▸ **Aim**
Render the portion of the data that begins with its first line and ends with the line containing "Baku: 11:56 -> 11:54", both included, as a Markdown table with the columns No. and Line. Put the row number under No. and the line under Line, and omit blank lines.

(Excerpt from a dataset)
▬▬▬

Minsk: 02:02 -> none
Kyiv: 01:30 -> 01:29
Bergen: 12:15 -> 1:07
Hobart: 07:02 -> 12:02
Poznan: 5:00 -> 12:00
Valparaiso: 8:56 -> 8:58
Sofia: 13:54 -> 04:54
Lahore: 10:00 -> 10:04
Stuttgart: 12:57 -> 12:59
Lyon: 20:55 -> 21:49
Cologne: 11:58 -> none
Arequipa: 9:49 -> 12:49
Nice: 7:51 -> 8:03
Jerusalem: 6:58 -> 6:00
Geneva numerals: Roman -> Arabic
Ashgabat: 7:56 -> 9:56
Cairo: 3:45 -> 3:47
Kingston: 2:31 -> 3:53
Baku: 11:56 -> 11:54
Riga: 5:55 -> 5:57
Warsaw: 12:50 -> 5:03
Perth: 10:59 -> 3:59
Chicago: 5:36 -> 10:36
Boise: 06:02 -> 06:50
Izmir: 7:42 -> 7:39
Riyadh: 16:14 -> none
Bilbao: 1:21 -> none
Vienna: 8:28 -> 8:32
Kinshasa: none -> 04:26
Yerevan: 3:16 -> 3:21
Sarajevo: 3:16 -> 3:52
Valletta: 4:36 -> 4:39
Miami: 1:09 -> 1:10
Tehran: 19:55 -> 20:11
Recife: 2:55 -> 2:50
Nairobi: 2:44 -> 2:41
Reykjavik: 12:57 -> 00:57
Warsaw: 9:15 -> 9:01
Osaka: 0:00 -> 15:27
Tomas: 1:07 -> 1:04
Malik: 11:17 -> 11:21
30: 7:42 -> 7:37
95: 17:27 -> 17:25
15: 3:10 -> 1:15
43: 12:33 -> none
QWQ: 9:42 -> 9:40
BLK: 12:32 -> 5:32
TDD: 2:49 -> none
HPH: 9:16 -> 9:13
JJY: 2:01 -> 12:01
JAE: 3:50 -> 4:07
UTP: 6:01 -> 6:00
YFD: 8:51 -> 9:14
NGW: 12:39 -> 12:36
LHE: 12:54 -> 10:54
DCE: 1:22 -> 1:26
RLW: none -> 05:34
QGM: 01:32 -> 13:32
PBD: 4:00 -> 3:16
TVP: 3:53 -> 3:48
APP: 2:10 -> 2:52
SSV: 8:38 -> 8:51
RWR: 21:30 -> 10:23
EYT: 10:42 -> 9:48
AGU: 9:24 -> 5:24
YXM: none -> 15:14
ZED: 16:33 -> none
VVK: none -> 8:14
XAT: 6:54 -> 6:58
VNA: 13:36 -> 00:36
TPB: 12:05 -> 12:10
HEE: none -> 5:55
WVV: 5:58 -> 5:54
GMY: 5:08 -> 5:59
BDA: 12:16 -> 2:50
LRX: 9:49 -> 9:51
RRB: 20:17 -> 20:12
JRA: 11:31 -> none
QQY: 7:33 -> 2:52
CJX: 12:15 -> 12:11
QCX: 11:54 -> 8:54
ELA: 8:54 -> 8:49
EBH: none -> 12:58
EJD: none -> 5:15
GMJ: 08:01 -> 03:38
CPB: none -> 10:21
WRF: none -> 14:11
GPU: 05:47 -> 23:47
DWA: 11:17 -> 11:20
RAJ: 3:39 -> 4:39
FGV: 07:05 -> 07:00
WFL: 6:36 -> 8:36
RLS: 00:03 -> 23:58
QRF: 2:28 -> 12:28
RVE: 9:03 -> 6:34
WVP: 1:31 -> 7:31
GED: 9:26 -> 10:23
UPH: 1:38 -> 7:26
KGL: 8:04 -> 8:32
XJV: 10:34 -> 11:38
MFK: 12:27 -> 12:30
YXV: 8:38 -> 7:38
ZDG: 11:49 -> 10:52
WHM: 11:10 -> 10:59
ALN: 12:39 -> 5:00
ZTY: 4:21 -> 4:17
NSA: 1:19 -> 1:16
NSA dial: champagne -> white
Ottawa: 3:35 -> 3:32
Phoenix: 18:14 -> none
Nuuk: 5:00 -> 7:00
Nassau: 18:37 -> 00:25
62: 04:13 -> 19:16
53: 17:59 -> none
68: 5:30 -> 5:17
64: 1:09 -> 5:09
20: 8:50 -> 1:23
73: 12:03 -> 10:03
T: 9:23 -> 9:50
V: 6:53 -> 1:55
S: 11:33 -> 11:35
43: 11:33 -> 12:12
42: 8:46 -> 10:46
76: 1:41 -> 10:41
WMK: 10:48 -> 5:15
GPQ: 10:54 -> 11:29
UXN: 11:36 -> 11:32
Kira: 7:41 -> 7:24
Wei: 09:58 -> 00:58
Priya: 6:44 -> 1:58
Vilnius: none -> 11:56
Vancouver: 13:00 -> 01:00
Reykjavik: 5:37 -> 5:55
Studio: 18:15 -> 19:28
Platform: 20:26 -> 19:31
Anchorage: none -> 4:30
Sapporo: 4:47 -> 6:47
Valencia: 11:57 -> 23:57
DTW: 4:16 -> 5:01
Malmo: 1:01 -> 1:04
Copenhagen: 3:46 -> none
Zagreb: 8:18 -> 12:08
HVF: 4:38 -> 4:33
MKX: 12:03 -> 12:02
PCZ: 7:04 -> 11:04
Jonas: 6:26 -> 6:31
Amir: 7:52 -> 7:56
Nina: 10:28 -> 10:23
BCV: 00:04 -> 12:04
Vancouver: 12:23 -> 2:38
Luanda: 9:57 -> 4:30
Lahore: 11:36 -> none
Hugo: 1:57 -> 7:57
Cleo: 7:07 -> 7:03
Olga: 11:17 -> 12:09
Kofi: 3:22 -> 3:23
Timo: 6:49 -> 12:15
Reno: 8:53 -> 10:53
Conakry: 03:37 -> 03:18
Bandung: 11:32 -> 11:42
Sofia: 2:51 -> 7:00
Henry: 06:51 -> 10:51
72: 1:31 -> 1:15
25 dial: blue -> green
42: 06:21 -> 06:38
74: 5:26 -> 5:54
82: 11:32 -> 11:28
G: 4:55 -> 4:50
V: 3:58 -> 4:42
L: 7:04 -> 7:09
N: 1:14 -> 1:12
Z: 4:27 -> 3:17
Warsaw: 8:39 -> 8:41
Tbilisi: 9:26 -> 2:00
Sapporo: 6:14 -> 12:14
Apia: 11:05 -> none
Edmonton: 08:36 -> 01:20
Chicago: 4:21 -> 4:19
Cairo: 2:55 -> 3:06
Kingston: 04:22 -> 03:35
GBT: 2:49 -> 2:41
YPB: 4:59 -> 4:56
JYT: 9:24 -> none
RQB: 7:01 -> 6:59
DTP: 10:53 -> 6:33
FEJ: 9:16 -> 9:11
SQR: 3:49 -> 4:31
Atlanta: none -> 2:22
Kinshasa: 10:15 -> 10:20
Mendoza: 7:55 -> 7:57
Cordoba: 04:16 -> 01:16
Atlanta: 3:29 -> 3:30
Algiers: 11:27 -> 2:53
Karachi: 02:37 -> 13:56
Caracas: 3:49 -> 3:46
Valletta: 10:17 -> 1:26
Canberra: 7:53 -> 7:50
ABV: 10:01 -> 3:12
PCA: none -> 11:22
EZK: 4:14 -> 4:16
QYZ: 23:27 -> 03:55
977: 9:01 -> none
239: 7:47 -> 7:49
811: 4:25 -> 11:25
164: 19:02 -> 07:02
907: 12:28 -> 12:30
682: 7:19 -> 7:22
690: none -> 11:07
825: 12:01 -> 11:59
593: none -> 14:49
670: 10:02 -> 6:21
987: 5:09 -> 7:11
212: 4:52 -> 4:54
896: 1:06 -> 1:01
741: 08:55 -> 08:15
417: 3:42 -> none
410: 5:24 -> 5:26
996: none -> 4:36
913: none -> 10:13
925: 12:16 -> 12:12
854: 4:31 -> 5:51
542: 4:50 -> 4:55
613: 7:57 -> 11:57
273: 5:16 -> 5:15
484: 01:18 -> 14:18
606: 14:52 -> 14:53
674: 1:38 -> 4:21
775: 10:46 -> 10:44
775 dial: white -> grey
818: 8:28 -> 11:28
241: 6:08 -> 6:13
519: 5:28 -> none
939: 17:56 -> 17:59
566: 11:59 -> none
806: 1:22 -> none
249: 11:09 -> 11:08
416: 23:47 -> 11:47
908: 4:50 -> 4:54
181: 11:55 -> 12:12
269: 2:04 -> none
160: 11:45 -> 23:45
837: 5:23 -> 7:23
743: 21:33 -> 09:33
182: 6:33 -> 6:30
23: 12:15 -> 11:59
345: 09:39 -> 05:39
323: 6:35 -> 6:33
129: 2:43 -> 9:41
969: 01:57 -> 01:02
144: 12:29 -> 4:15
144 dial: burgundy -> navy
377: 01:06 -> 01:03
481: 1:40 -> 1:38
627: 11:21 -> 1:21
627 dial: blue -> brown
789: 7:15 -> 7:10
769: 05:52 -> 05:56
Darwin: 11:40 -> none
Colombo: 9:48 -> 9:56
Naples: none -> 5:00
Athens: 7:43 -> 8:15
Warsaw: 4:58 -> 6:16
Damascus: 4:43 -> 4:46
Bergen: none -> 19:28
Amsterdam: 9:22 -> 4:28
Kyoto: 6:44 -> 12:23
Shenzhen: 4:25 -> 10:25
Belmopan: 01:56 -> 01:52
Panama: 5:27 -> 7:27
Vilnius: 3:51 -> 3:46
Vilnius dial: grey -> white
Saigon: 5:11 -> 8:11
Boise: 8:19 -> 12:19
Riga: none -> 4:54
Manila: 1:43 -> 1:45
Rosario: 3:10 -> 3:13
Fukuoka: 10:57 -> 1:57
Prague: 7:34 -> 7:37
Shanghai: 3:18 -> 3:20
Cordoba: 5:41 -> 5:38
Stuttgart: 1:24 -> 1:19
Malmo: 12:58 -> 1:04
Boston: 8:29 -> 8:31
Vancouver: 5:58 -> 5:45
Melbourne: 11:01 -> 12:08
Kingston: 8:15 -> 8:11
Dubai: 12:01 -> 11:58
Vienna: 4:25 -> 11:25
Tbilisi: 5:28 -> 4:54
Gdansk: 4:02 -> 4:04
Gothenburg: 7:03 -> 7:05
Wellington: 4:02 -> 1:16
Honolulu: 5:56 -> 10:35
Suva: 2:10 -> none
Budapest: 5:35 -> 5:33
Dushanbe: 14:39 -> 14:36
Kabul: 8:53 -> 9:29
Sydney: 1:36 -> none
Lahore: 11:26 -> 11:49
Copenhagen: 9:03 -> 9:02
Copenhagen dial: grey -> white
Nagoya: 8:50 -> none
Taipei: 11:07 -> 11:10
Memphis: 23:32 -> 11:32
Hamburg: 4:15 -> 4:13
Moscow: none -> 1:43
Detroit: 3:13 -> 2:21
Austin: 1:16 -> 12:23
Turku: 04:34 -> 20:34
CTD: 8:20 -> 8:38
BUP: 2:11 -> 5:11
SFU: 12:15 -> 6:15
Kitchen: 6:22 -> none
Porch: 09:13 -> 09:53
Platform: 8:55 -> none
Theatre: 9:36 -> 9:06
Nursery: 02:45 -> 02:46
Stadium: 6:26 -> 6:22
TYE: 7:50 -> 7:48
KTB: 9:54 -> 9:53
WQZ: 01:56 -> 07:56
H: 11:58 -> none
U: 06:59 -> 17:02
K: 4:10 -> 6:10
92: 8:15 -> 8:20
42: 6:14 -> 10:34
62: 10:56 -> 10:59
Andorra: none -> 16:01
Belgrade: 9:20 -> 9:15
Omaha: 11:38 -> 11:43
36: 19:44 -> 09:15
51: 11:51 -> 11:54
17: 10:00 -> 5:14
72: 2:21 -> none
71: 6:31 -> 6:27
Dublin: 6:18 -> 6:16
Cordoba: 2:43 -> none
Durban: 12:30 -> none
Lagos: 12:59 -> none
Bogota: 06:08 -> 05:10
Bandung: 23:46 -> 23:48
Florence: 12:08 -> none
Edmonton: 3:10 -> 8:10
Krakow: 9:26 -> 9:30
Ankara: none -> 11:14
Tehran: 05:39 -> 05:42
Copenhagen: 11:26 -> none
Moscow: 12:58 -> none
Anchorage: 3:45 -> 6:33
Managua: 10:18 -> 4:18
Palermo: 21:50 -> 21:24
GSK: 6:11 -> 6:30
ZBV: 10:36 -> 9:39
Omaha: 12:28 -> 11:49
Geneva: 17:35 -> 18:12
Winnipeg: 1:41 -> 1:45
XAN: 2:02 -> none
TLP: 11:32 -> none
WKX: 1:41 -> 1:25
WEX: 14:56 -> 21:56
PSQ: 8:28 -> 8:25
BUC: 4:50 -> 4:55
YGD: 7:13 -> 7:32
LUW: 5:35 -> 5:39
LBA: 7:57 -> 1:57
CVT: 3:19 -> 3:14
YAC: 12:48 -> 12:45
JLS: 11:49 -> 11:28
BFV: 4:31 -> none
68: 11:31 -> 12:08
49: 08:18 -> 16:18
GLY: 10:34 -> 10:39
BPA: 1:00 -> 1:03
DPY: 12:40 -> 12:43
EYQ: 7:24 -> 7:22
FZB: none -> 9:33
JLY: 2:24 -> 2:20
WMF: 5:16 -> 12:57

▬▬▬

▸ **The answer**
| No. | Line |
|---|---|
| 1 | Minsk: 02:02 -> none |
| 2 | Kyiv: 01:30 -> 01:29 |
| 3 | Bergen: 12:15 -> 1:07 |
| 4 | Hobart: 07:02 -> 12:02 |
| 5 | Poznan: 5:00 -> 12:00 |
| 6 | Valparaiso: 8:56 -> 8:58 |
| 7 | Sofia: 13:54 -> 04:54 |
| 8 | Lahore: 10:00 -> 10:04 |
| 9 | Stuttgart: 12:57 -> 12:59 |
| 10 | Lyon: 20:55 -> 21:49 |
| 11 | Cologne: 11:58 -> none |
| 12 | Arequipa: 9:49 -> 12:49 |
| 13 | Nice: 7:51 -> 8:03 |
| 14 | Jerusalem: 6:58 -> 6:00 |
| 15 | Geneva numerals: Roman -> Arabic |
| 16 | Ashgabat: 7:56 -> 9:56 |
| 17 | Cairo: 3:45 -> 3:47 |
| 18 | Kingston: 2:31 -> 3:53 |
| 19 | Baku: 11:56 -> 11:54 |